Records supplied:
============================================================

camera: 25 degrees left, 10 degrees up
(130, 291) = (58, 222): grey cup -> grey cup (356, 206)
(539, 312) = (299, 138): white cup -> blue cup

============================================================

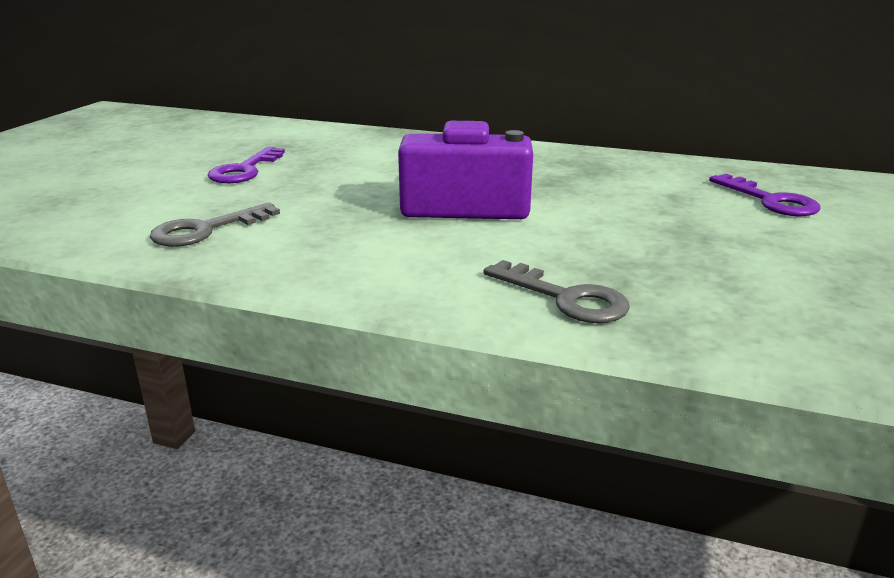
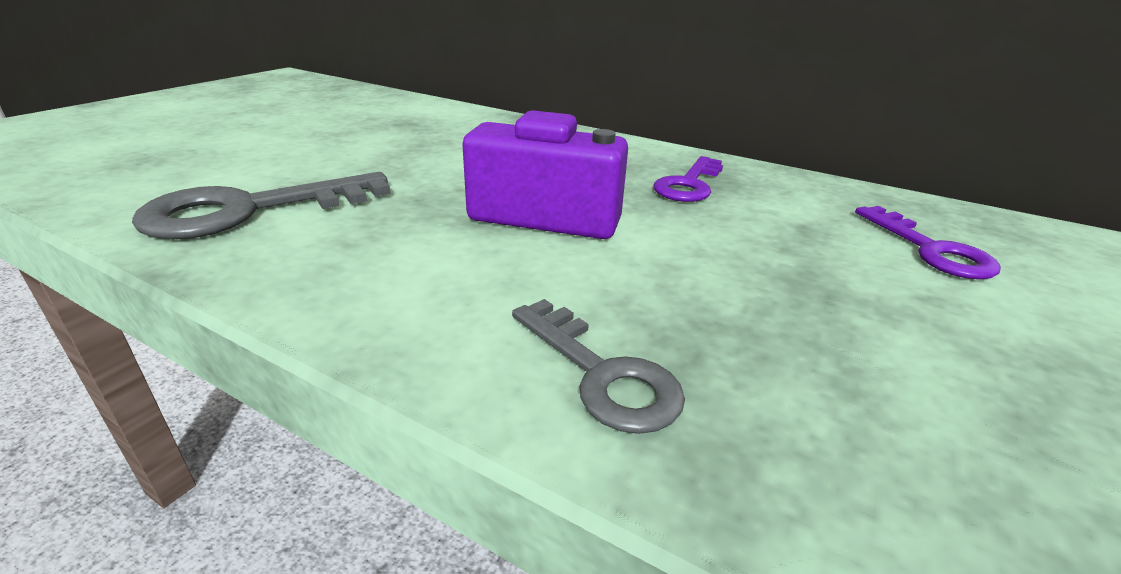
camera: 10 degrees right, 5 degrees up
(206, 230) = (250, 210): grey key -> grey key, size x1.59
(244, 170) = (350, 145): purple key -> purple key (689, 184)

============================================================

Work item:
Set down, exactly as they appear above, all lines from the one that has "(206, 230) = (250, 210): grey" down to the one that has "(244, 170) = (350, 145): purple", including those two and no others.

Result of the task:
(206, 230) = (250, 210): grey key -> grey key, size x1.59
(244, 170) = (350, 145): purple key -> purple key (689, 184)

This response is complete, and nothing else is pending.